Copy every line of the items below word for word, without changing anything.
# # # # #
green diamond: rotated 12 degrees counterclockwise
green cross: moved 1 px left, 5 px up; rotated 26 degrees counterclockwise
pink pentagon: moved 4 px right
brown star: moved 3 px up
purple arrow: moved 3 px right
# # # # #
Worked answer:
green diamond: rotated 12 degrees counterclockwise
green cross: moved 1 px left, 5 px up; rotated 26 degrees counterclockwise
pink pentagon: moved 4 px right
brown star: moved 3 px up
purple arrow: moved 3 px right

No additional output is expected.